** Opening Given data block **

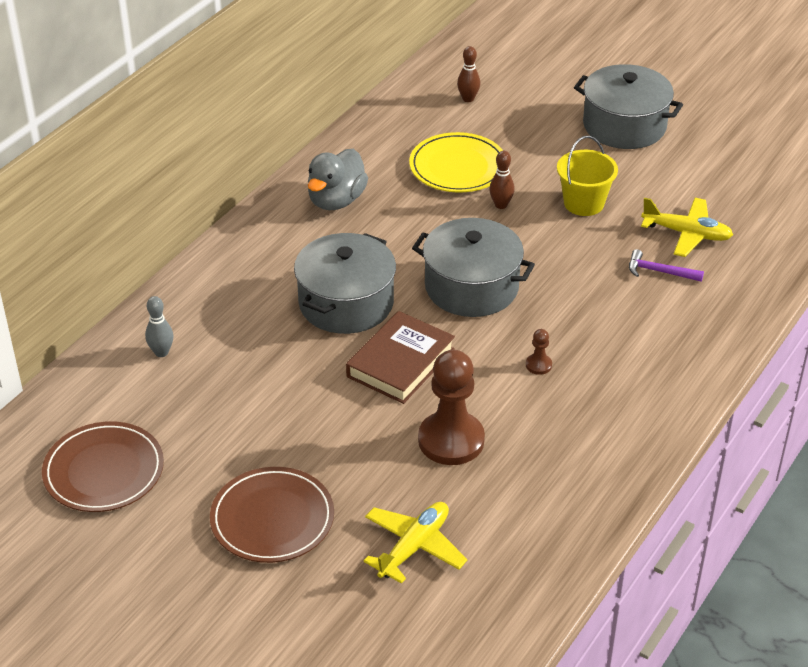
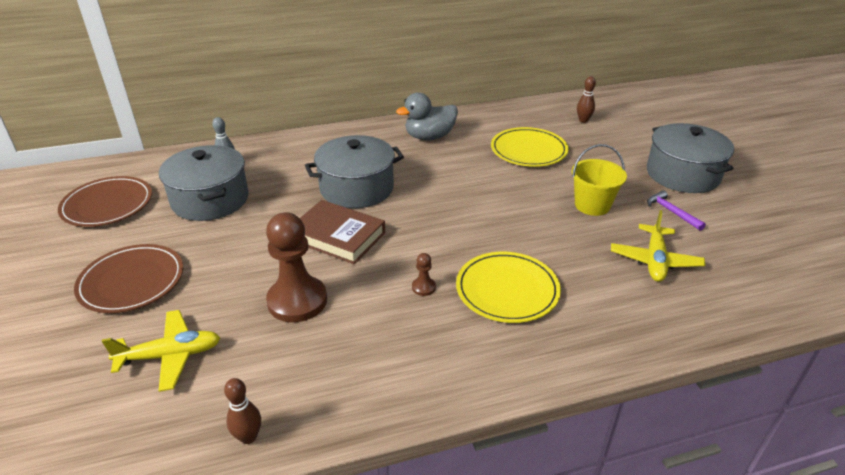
camera: 40 degrees right, 5 degrees down
brown book [346,311,455,404] -> brown book turned 45 degrees clockwise [300,200,385,264]
grey pot [412,218,535,317] -> grey pot moved to [159,145,249,221]
brown bowling pin [489,151,515,209] -> brown bowling pin moved to [224,378,261,444]
purple hammer [629,249,704,282] -> purple hammer moved to [647,190,706,231]
yellow plane [641,198,733,257] -> yellow plane turned 45 degrees clockwise [611,210,705,282]
none -> yellow plate [456,252,561,323]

** Closing Given data block **

Brief:
Look through the entries. Copy out each line with "clockwise" in it.

Written response:
brown book [346,311,455,404] -> brown book turned 45 degrees clockwise [300,200,385,264]
yellow plane [641,198,733,257] -> yellow plane turned 45 degrees clockwise [611,210,705,282]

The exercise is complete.